**WHAT THE TASK ASKS**
Edit the data below by replacing each occurrence of "centreline" with "centerline", and leave everything else as it is.

(Dataset rows)
■ ■ ■ ■
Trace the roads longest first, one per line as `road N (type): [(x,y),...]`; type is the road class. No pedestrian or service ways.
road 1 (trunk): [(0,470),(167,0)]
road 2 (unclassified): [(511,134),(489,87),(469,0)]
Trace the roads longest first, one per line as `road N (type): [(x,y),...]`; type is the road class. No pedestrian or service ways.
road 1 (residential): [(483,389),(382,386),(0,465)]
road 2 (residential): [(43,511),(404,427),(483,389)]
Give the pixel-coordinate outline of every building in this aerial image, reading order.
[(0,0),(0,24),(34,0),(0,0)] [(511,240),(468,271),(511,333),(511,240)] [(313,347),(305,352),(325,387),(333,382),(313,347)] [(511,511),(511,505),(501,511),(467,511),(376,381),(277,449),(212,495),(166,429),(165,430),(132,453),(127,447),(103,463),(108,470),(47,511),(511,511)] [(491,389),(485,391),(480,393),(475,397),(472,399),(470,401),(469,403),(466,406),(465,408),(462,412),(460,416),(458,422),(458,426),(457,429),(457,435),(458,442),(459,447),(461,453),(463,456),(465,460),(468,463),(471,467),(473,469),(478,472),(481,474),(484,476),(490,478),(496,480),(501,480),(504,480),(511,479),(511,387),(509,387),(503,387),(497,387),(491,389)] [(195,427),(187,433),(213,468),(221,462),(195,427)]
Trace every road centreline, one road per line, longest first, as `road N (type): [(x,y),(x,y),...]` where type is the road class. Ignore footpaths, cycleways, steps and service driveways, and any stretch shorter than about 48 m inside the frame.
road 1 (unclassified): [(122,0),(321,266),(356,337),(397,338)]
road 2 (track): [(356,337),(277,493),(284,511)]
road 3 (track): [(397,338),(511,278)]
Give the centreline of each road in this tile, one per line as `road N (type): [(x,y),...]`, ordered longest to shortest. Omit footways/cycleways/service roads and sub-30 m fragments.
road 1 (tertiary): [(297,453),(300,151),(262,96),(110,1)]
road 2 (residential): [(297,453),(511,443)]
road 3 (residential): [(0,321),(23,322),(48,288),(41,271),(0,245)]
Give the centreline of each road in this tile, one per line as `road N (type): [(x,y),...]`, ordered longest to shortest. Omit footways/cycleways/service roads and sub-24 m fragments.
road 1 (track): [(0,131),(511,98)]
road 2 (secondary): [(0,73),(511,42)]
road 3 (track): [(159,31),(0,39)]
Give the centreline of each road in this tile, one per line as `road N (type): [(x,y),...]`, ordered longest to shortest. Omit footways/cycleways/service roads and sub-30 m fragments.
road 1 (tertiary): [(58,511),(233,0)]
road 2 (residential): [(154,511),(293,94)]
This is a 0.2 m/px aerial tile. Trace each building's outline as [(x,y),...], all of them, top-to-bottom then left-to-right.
■ ■ ■ ■
**OUTPUT**
Trace the roads longest first, one per line as `road N (type): [(x,y),...]`; type is the road class. No pedestrian or service ways.
road 1 (trunk): [(0,470),(167,0)]
road 2 (unclassified): [(511,134),(489,87),(469,0)]
Trace the roads longest first, one per line as `road N (type): [(x,y),...]`; type is the road class. No pedestrian or service ways.
road 1 (residential): [(483,389),(382,386),(0,465)]
road 2 (residential): [(43,511),(404,427),(483,389)]
Give the pixel-coordinate outline of every building in this aerial image, reading order.
[(0,0),(0,24),(34,0),(0,0)] [(511,240),(468,271),(511,333),(511,240)] [(313,347),(305,352),(325,387),(333,382),(313,347)] [(511,511),(511,505),(501,511),(467,511),(376,381),(277,449),(212,495),(166,429),(165,430),(132,453),(127,447),(103,463),(108,470),(47,511),(511,511)] [(491,389),(485,391),(480,393),(475,397),(472,399),(470,401),(469,403),(466,406),(465,408),(462,412),(460,416),(458,422),(458,426),(457,429),(457,435),(458,442),(459,447),(461,453),(463,456),(465,460),(468,463),(471,467),(473,469),(478,472),(481,474),(484,476),(490,478),(496,480),(501,480),(504,480),(511,479),(511,387),(509,387),(503,387),(497,387),(491,389)] [(195,427),(187,433),(213,468),(221,462),(195,427)]
Trace every road centerline, one road per line, longest first, as `road N (type): [(x,y),(x,y),...]` where type is the road class. Ignore footpaths, cycleways, steps and service driveways, and any stretch shorter than about 48 m inside the frame.
road 1 (unclassified): [(122,0),(321,266),(356,337),(397,338)]
road 2 (track): [(356,337),(277,493),(284,511)]
road 3 (track): [(397,338),(511,278)]
Give the centerline of each road in this tile, one per line as `road N (type): [(x,y),...]`, ordered longest to shortest. Omit footways/cycleways/service roads and sub-30 m fragments.
road 1 (tertiary): [(297,453),(300,151),(262,96),(110,1)]
road 2 (residential): [(297,453),(511,443)]
road 3 (residential): [(0,321),(23,322),(48,288),(41,271),(0,245)]
Give the centerline of each road in this tile, one per line as `road N (type): [(x,y),...]`, ordered longest to shortest. Omit footways/cycleways/service roads and sub-24 m fragments.
road 1 (track): [(0,131),(511,98)]
road 2 (secondary): [(0,73),(511,42)]
road 3 (track): [(159,31),(0,39)]
Give the centerline of each road in this tile, one per line as `road N (type): [(x,y),...]`, ordered longest to shortest. Omit footways/cycleways/service roads and sub-30 m fragments.
road 1 (tertiary): [(58,511),(233,0)]
road 2 (residential): [(154,511),(293,94)]
This is a 0.2 m/px aerial tile. Trace each building's outline as [(x,y),...], all of them, top-to-bottom then left-to-right.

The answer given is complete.